Your response should consist of one number, the count of lines below that contain "none".
-- Records for the task follows --
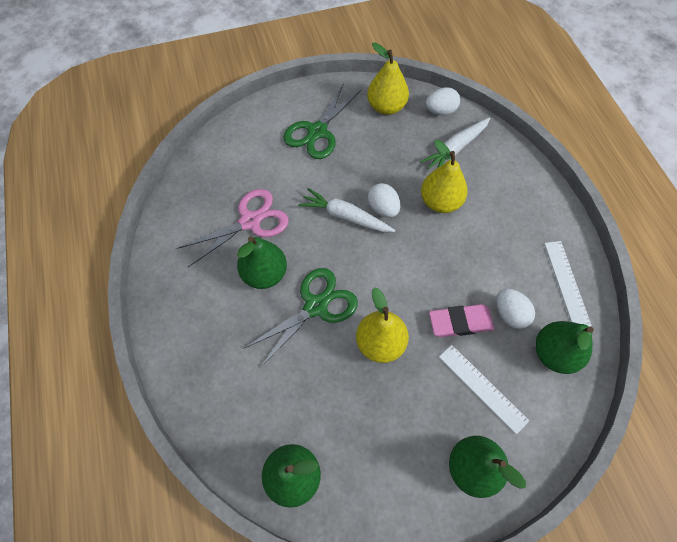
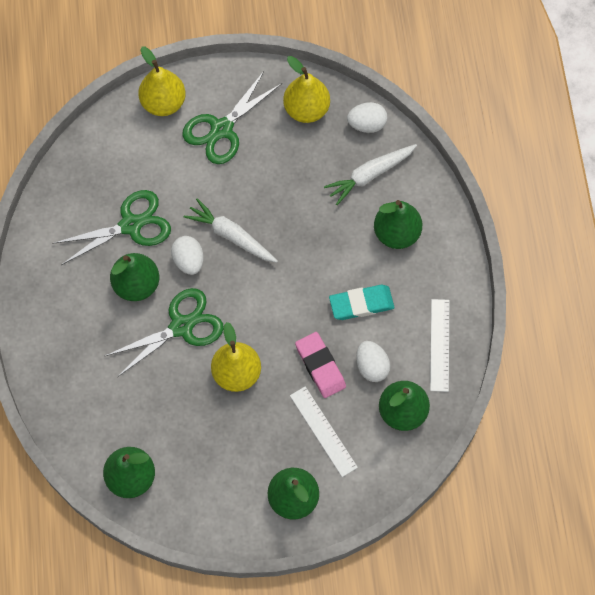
camera: 10 degrees right, 5 degrees up
(250, 221) = (131, 225): pink scissors -> green scissors
(383, 208) = (273, 233): white egg -> white egg (188, 261)
(440, 202) = (336, 235): yellow pear -> yellow pear (163, 103)
(460, 322) = (320, 366): pink eraser -> pink eraser turned 60 degrees clockwise
(481, 257) = (361, 304): none -> turquoise eraser
(494, 192) = (396, 233): none -> green pear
-- Records for the task concluded --
**Output below:**
2